──────── Provided material

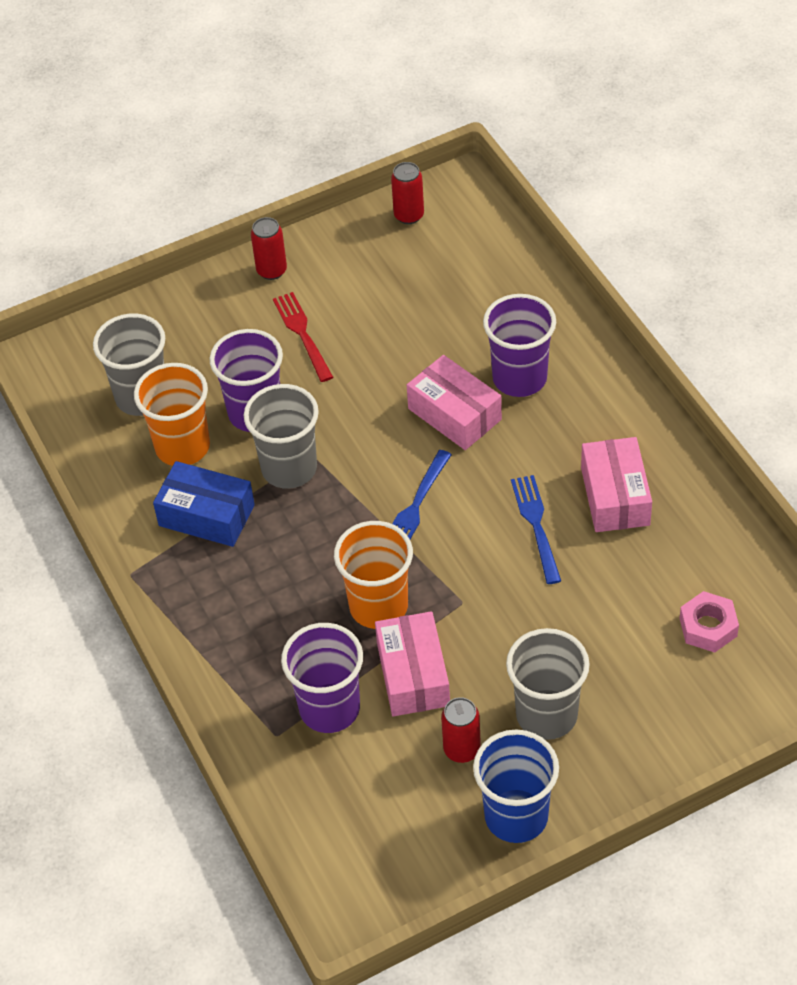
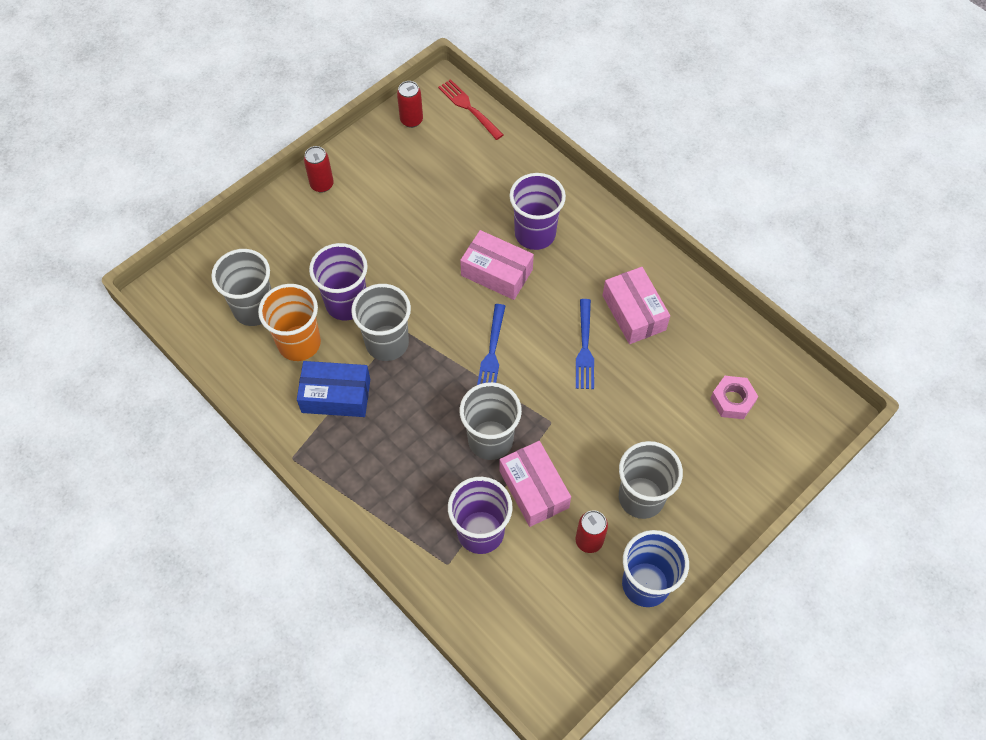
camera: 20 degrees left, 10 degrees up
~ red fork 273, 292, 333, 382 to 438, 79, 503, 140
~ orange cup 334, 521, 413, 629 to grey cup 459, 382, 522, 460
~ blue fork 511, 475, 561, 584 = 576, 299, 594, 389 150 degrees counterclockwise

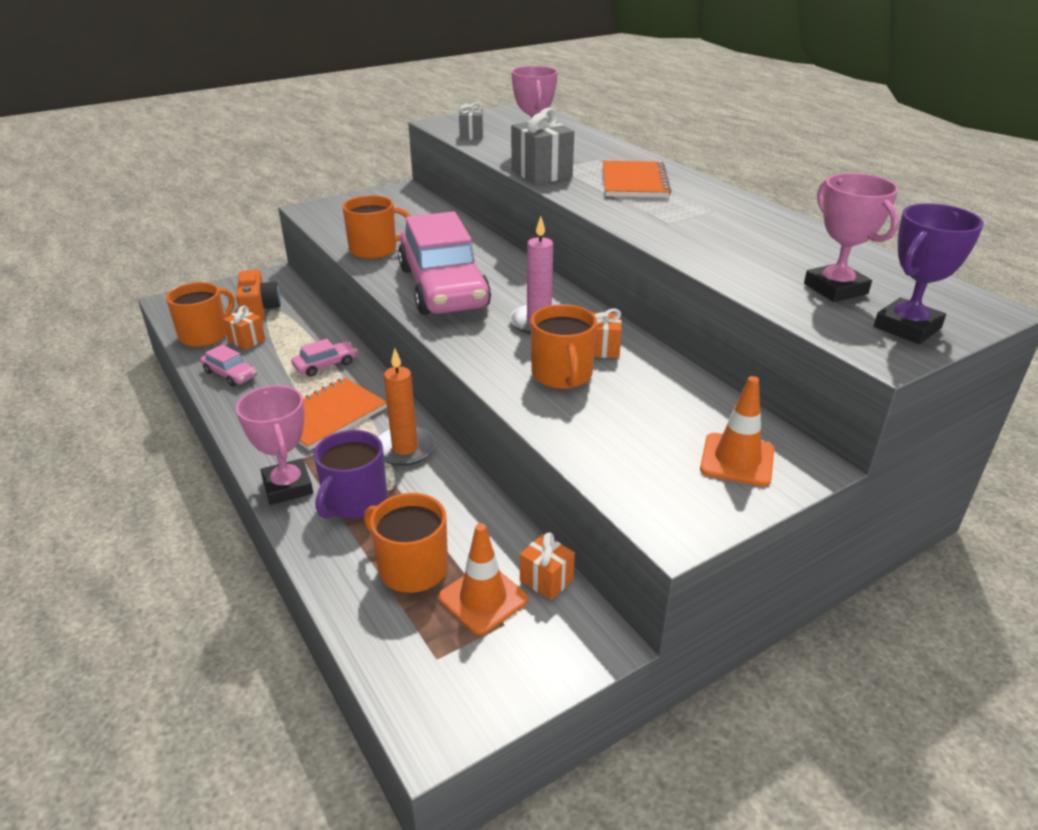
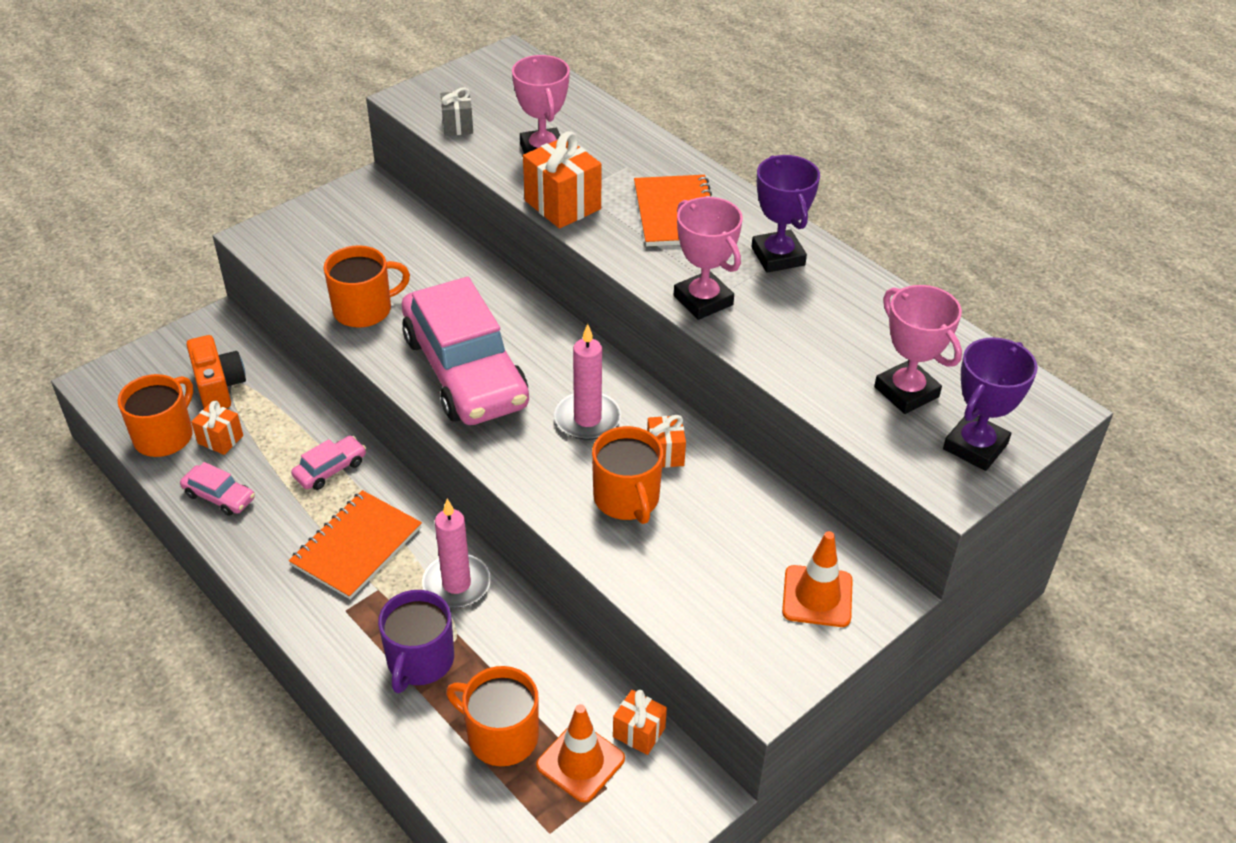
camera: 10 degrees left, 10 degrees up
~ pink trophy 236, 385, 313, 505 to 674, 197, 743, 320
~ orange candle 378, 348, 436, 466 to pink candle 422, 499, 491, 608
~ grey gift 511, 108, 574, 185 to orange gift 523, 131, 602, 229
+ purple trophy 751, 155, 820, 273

────────────────

* [Work task] A word-for-word transcription of the listing is needed, minus its images.

* [Solution for this problem]
camera: 20 degrees left, 10 degrees up
~ red fork 273, 292, 333, 382 to 438, 79, 503, 140
~ orange cup 334, 521, 413, 629 to grey cup 459, 382, 522, 460
~ blue fork 511, 475, 561, 584 = 576, 299, 594, 389 150 degrees counterclockwise

camera: 10 degrees left, 10 degrees up
~ pink trophy 236, 385, 313, 505 to 674, 197, 743, 320
~ orange candle 378, 348, 436, 466 to pink candle 422, 499, 491, 608
~ grey gift 511, 108, 574, 185 to orange gift 523, 131, 602, 229
+ purple trophy 751, 155, 820, 273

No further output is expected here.